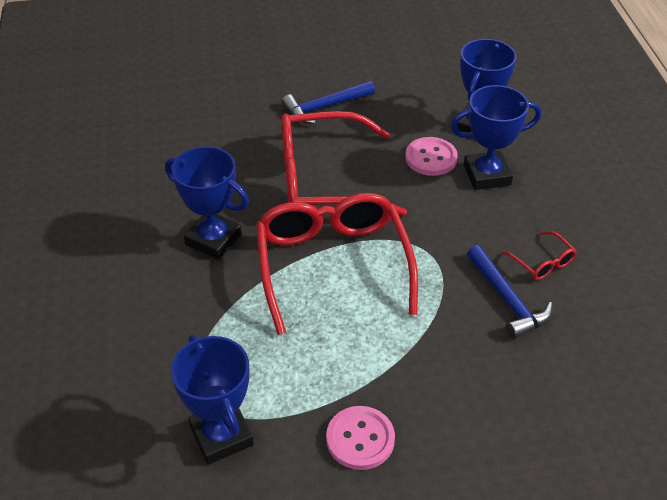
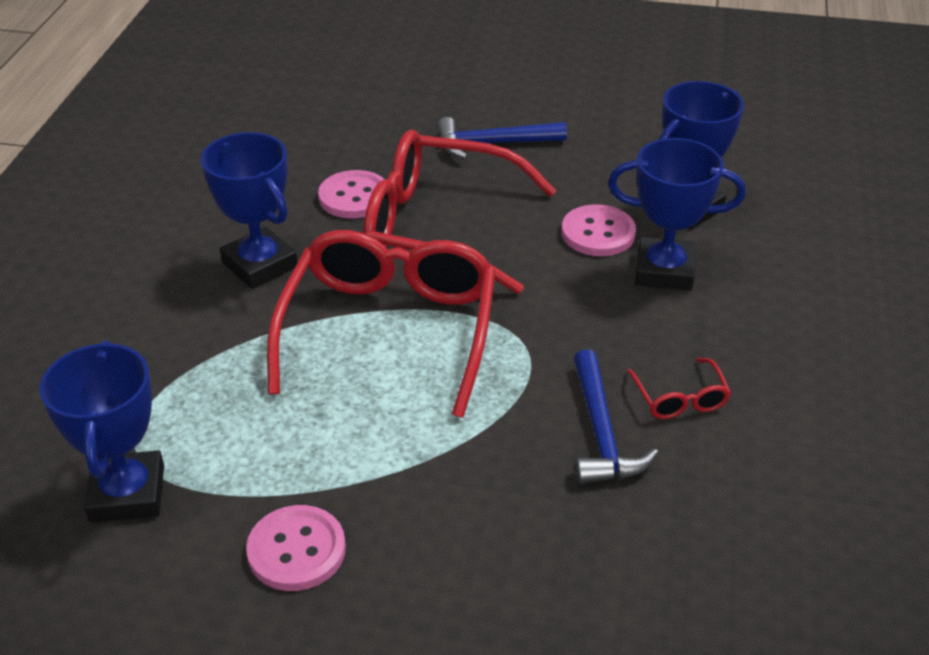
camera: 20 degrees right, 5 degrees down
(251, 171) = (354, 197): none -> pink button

==

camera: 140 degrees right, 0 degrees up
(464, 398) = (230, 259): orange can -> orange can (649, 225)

--

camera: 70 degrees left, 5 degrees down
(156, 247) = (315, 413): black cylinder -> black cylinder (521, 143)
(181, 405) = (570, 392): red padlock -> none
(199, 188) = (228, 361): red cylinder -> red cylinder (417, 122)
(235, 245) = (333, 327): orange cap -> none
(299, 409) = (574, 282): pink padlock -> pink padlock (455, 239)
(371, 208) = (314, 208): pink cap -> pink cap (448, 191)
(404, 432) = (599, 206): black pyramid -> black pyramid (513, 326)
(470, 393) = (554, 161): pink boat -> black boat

» Task brief
From the listing above, repeat exactly the lines starting at the line that includes "camera: 70 degrees left, 5 degrees down" and ending at the line that includes "(470, 393) = (554, 161): pink", with nothing outside that span.

» Task response
camera: 70 degrees left, 5 degrees down
(156, 247) = (315, 413): black cylinder -> black cylinder (521, 143)
(181, 405) = (570, 392): red padlock -> none
(199, 188) = (228, 361): red cylinder -> red cylinder (417, 122)
(235, 245) = (333, 327): orange cap -> none
(299, 409) = (574, 282): pink padlock -> pink padlock (455, 239)
(371, 208) = (314, 208): pink cap -> pink cap (448, 191)
(404, 432) = (599, 206): black pyramid -> black pyramid (513, 326)
(470, 393) = (554, 161): pink boat -> black boat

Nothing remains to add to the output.